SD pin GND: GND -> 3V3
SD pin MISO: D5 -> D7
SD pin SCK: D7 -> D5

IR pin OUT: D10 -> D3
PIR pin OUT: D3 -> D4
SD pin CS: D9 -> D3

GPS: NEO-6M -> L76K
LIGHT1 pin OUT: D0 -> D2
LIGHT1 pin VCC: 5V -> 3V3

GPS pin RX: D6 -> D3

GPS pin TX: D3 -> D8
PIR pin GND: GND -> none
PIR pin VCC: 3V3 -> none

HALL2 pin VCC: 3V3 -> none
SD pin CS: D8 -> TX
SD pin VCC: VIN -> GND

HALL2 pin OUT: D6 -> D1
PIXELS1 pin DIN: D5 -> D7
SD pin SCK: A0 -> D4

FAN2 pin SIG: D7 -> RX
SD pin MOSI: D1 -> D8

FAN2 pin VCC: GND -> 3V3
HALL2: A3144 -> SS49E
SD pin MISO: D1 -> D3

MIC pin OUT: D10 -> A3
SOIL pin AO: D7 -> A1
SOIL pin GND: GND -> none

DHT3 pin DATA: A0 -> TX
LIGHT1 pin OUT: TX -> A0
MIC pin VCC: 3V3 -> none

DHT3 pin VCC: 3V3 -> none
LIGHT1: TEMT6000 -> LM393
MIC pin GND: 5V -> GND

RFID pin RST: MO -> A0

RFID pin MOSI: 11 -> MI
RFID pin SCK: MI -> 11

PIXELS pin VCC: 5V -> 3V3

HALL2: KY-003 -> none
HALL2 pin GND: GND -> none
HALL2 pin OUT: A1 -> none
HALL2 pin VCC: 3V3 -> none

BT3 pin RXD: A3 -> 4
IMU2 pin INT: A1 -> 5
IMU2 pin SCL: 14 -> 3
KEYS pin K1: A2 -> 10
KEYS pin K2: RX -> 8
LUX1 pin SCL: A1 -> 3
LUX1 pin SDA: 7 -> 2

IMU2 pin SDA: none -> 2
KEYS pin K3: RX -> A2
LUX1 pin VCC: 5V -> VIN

→ **WORK TO BE COMPLETED**:
All of the entries must be given again, word for word.

→ **RESULT BELOW**:
SD pin GND: GND -> 3V3
SD pin MISO: D5 -> D7
SD pin SCK: D7 -> D5

IR pin OUT: D10 -> D3
PIR pin OUT: D3 -> D4
SD pin CS: D9 -> D3

GPS: NEO-6M -> L76K
LIGHT1 pin OUT: D0 -> D2
LIGHT1 pin VCC: 5V -> 3V3

GPS pin RX: D6 -> D3

GPS pin TX: D3 -> D8
PIR pin GND: GND -> none
PIR pin VCC: 3V3 -> none

HALL2 pin VCC: 3V3 -> none
SD pin CS: D8 -> TX
SD pin VCC: VIN -> GND

HALL2 pin OUT: D6 -> D1
PIXELS1 pin DIN: D5 -> D7
SD pin SCK: A0 -> D4

FAN2 pin SIG: D7 -> RX
SD pin MOSI: D1 -> D8

FAN2 pin VCC: GND -> 3V3
HALL2: A3144 -> SS49E
SD pin MISO: D1 -> D3

MIC pin OUT: D10 -> A3
SOIL pin AO: D7 -> A1
SOIL pin GND: GND -> none

DHT3 pin DATA: A0 -> TX
LIGHT1 pin OUT: TX -> A0
MIC pin VCC: 3V3 -> none

DHT3 pin VCC: 3V3 -> none
LIGHT1: TEMT6000 -> LM393
MIC pin GND: 5V -> GND

RFID pin RST: MO -> A0

RFID pin MOSI: 11 -> MI
RFID pin SCK: MI -> 11

PIXELS pin VCC: 5V -> 3V3

HALL2: KY-003 -> none
HALL2 pin GND: GND -> none
HALL2 pin OUT: A1 -> none
HALL2 pin VCC: 3V3 -> none

BT3 pin RXD: A3 -> 4
IMU2 pin INT: A1 -> 5
IMU2 pin SCL: 14 -> 3
KEYS pin K1: A2 -> 10
KEYS pin K2: RX -> 8
LUX1 pin SCL: A1 -> 3
LUX1 pin SDA: 7 -> 2

IMU2 pin SDA: none -> 2
KEYS pin K3: RX -> A2
LUX1 pin VCC: 5V -> VIN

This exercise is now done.